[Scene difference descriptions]
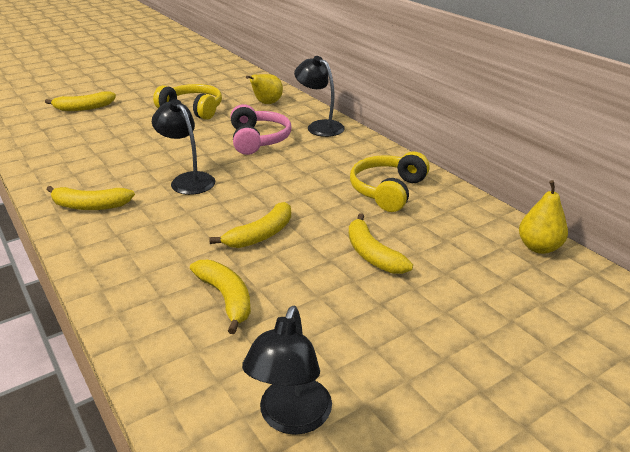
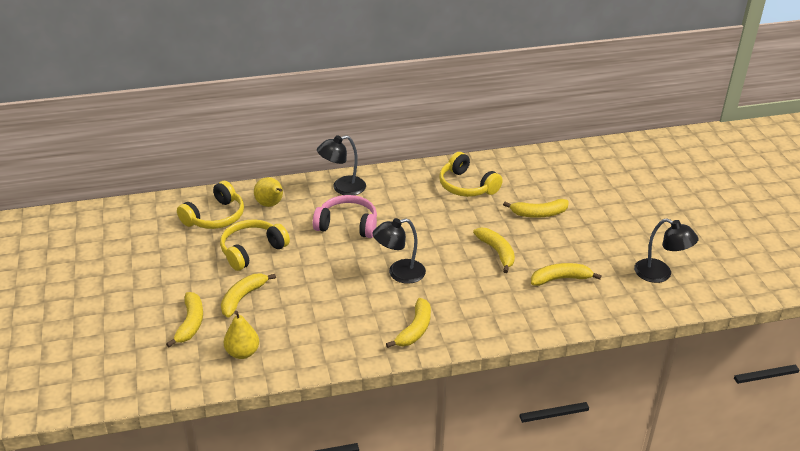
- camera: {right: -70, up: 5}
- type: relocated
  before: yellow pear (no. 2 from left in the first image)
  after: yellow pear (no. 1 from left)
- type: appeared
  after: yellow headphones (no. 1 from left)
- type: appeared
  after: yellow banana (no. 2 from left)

* * *

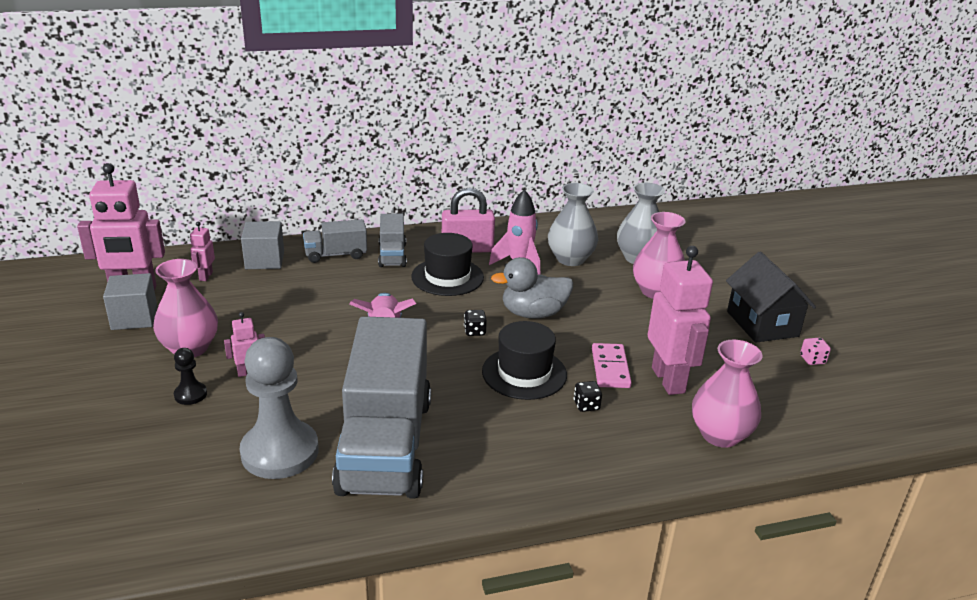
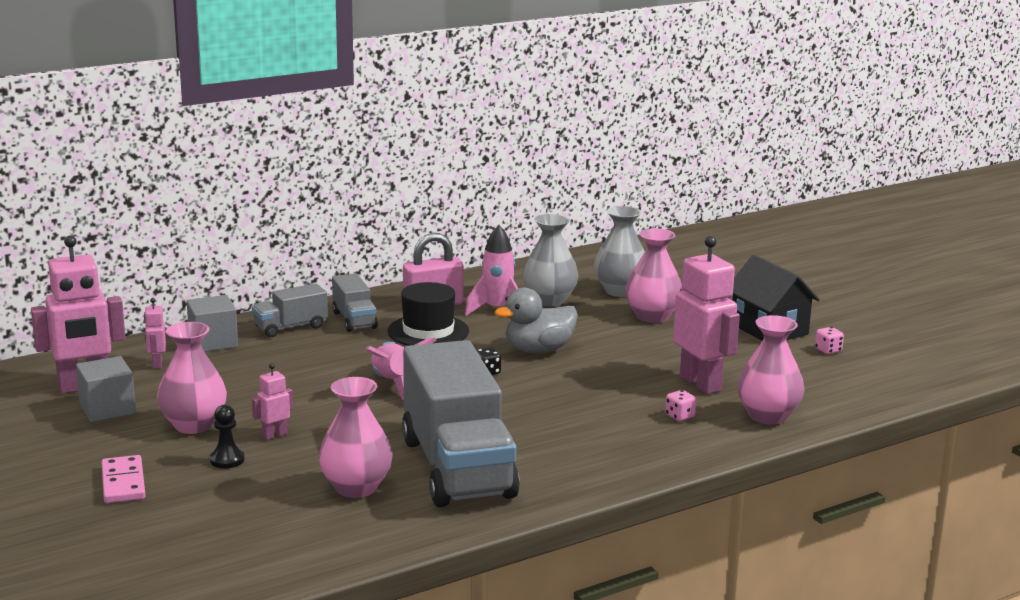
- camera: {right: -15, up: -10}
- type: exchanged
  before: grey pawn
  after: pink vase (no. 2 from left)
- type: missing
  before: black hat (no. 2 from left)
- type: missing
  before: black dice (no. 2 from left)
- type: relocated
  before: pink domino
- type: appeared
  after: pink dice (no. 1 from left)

▶ **ACTIVITY**
Retype exactly the lines of the data above that fall between the line with "- type: exchanged" and the line with "after: pink dice (no. 1 from left)", inclusive, and add nothing.

▶ **OUTPUT OF THE EXERCISE**
- type: exchanged
  before: grey pawn
  after: pink vase (no. 2 from left)
- type: missing
  before: black hat (no. 2 from left)
- type: missing
  before: black dice (no. 2 from left)
- type: relocated
  before: pink domino
- type: appeared
  after: pink dice (no. 1 from left)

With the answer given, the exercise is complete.